Stored data:
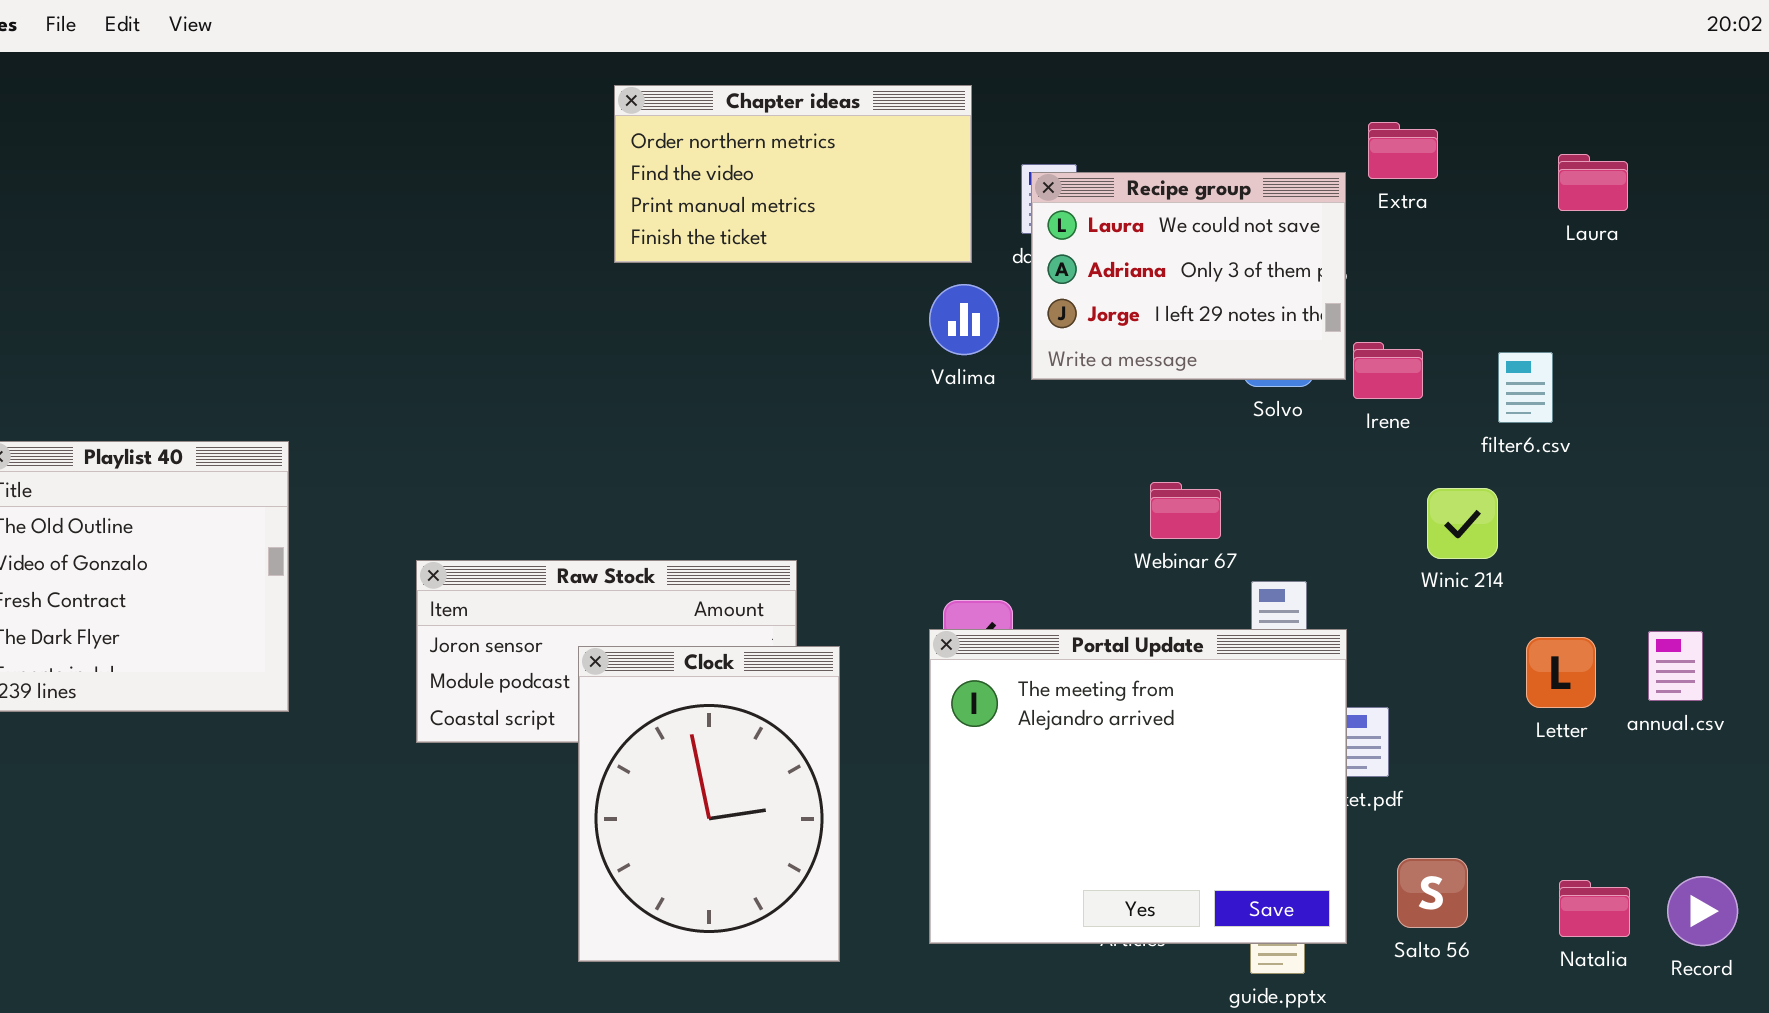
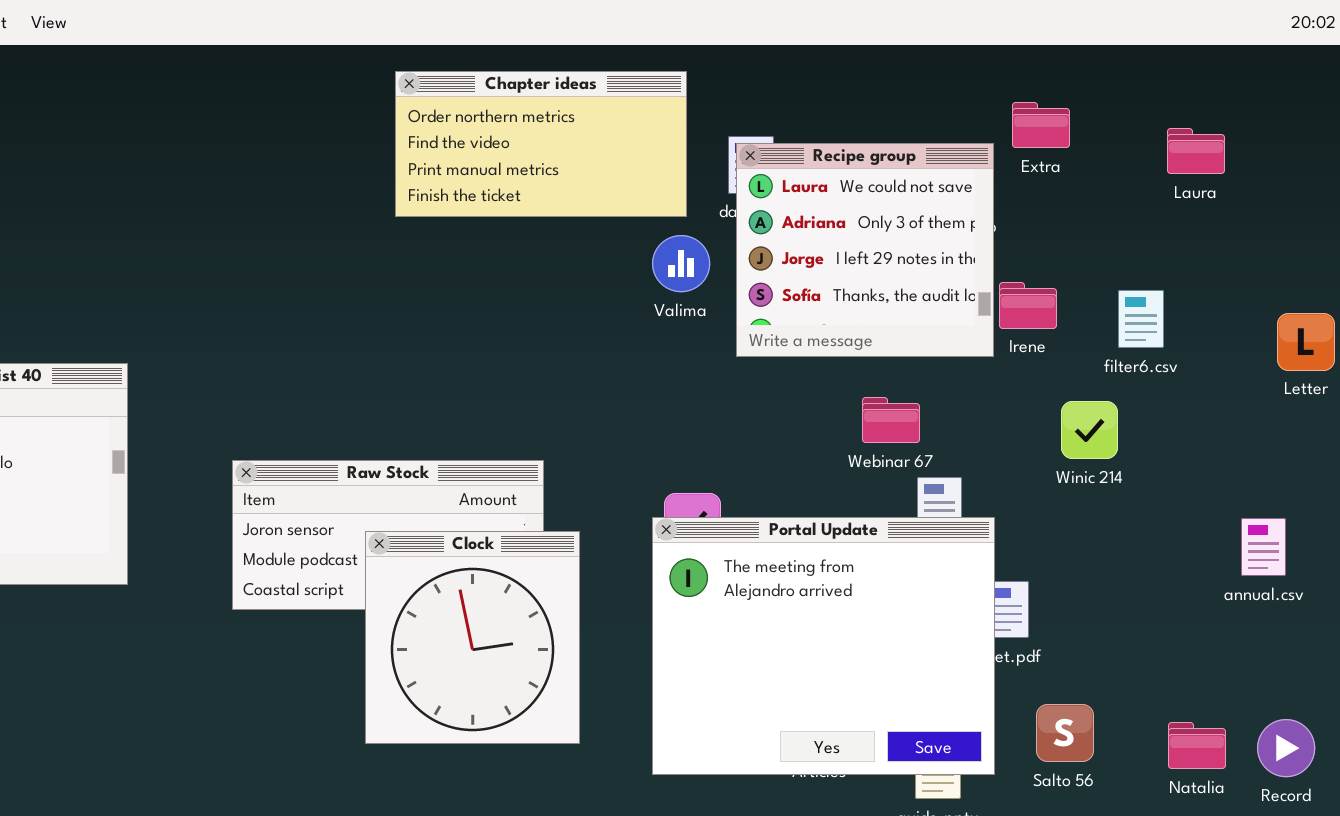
Recipe group: [1031,172,1346,380] -> [736,143,994,357], resized
Webinar 67: [1150,482,1221,539] -> [862,397,920,443], moved
Letter: [1526,637,1596,708] -> [1277,313,1335,371], moved
Clock: [578,646,840,962] -> [365,531,580,744], resized

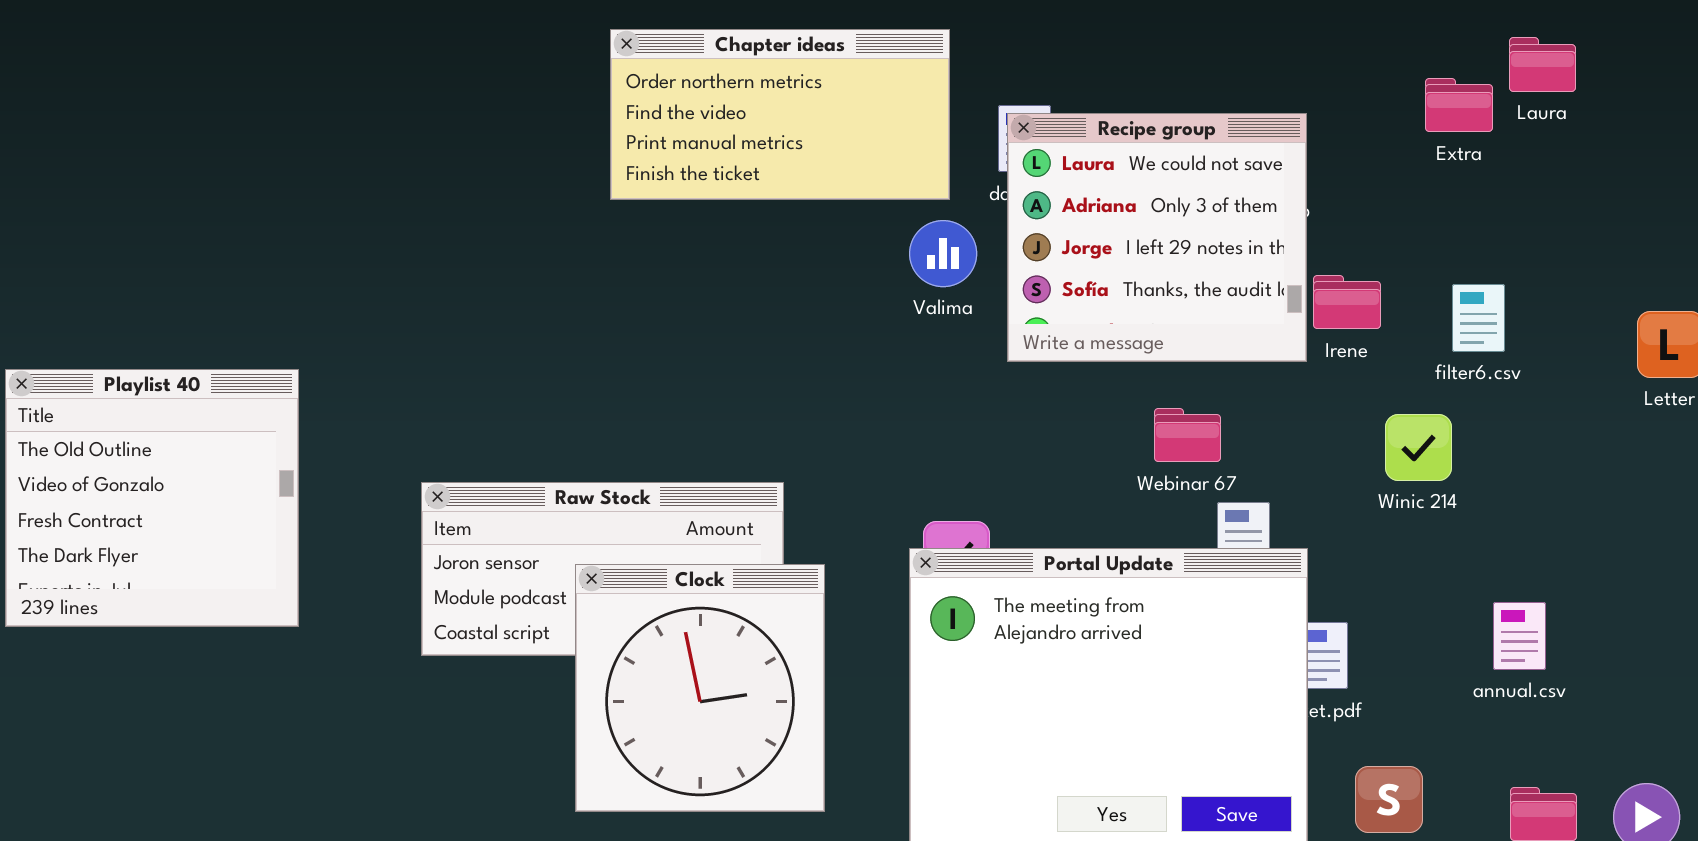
Extra: [1012,102,1070,148] -> [1425,78,1493,132], moved
Laura: [1167,128,1225,174] -> [1509,37,1576,92], moved
annual.csv: [1241,518,1286,576] -> [1493,602,1546,670], moved

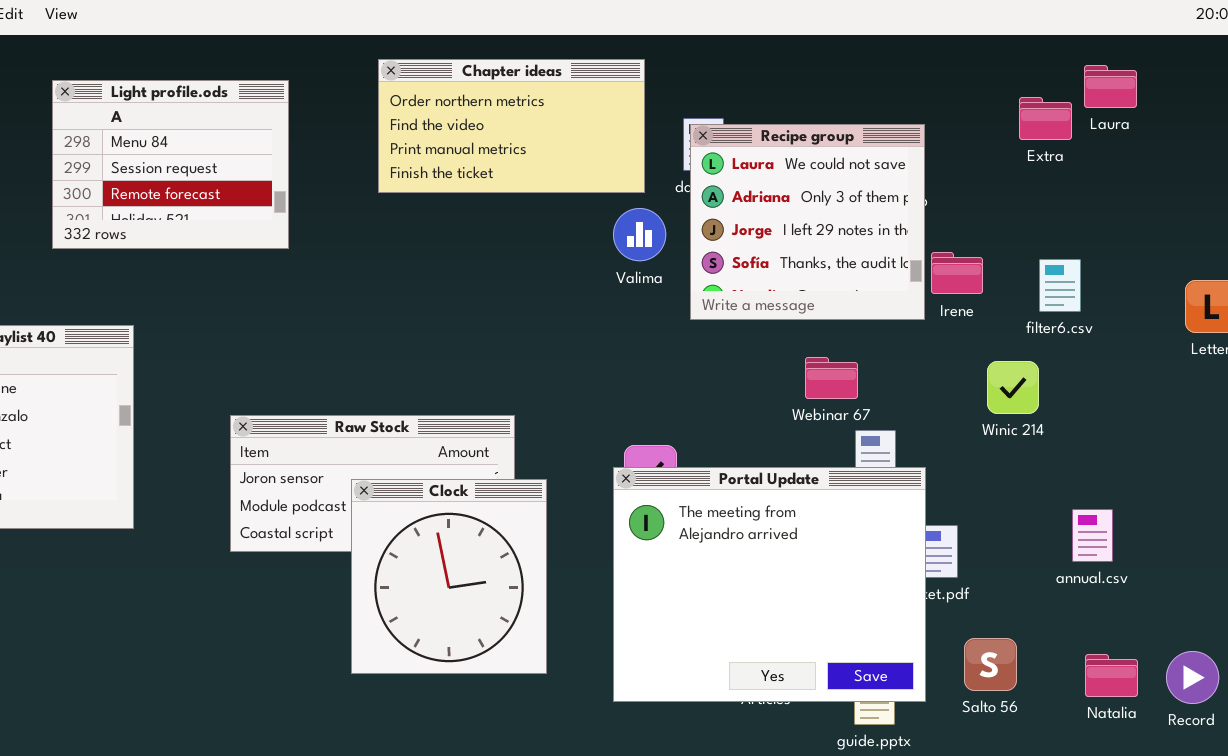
Light profile.ods: none -> [52,80,289,249], opened

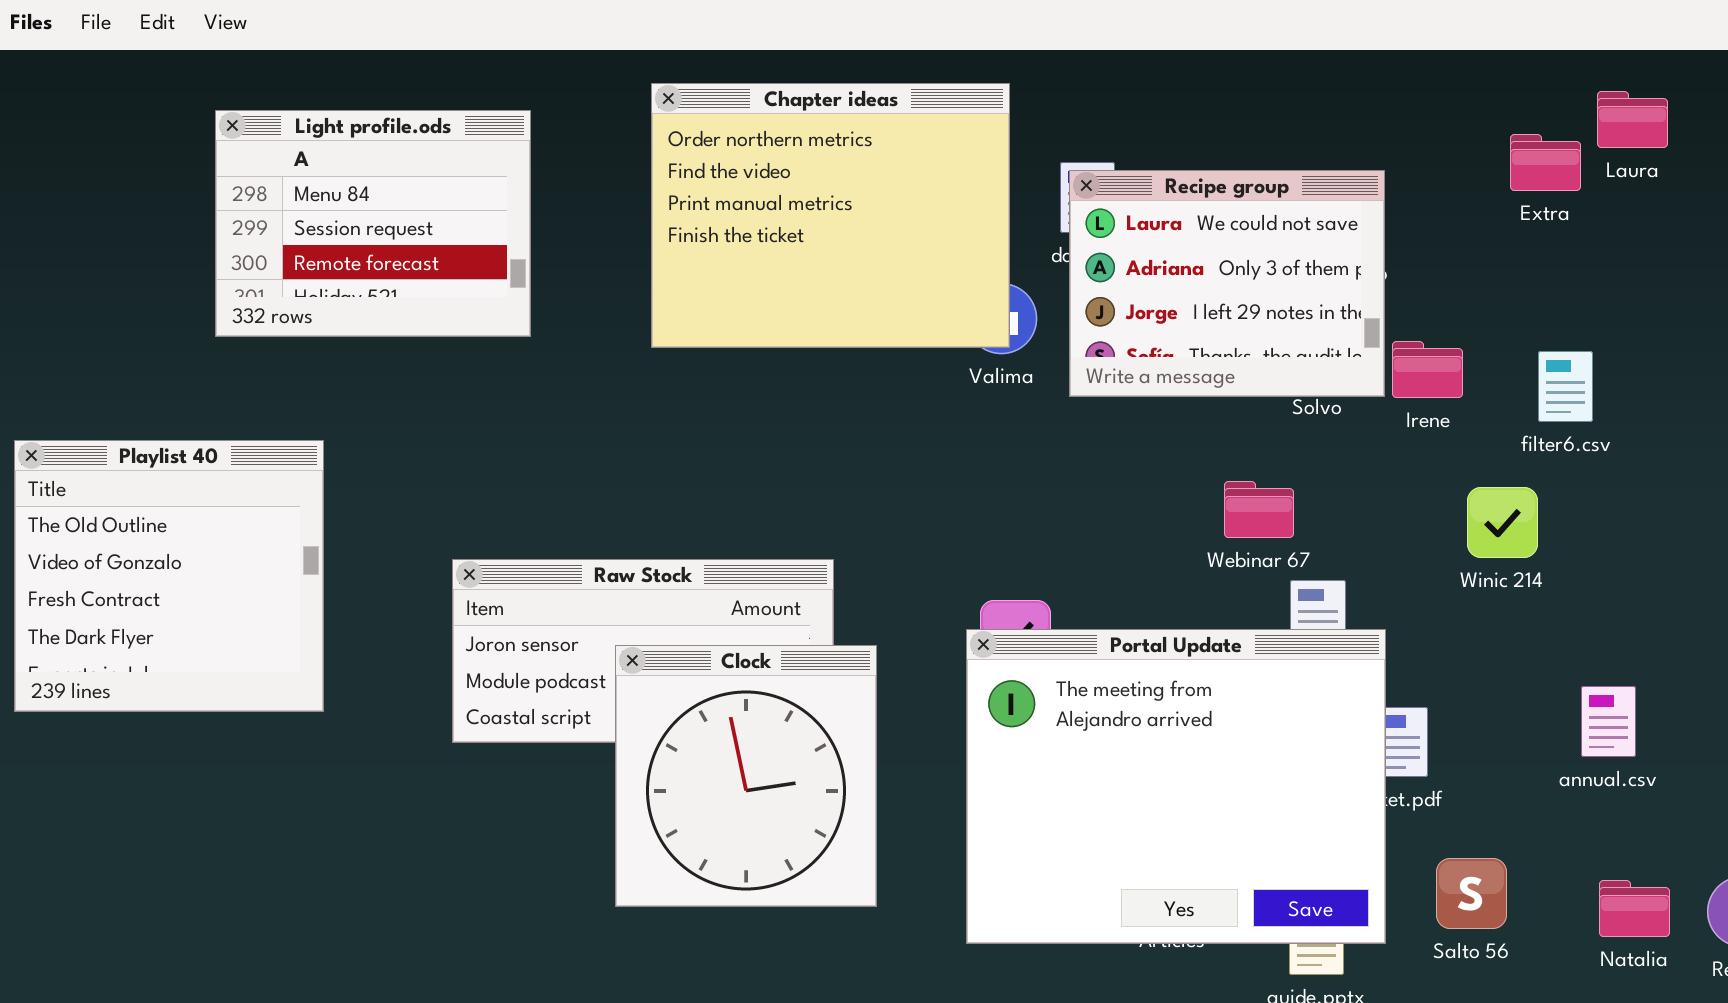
Chapter ideas: [378,59,645,193] -> [651,83,1010,348], resized
Recipe group: [690,124,925,320] -> [1069,170,1385,397], resized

> **TASK STATEMENT**:
Could you copy every record above exactly, leaving out the pictures?

> **TASK ANSWER**:
Recipe group: [1031,172,1346,380] -> [736,143,994,357], resized
Webinar 67: [1150,482,1221,539] -> [862,397,920,443], moved
Letter: [1526,637,1596,708] -> [1277,313,1335,371], moved
Clock: [578,646,840,962] -> [365,531,580,744], resized

Extra: [1012,102,1070,148] -> [1425,78,1493,132], moved
Laura: [1167,128,1225,174] -> [1509,37,1576,92], moved
annual.csv: [1241,518,1286,576] -> [1493,602,1546,670], moved

Light profile.ods: none -> [52,80,289,249], opened

Chapter ideas: [378,59,645,193] -> [651,83,1010,348], resized
Recipe group: [690,124,925,320] -> [1069,170,1385,397], resized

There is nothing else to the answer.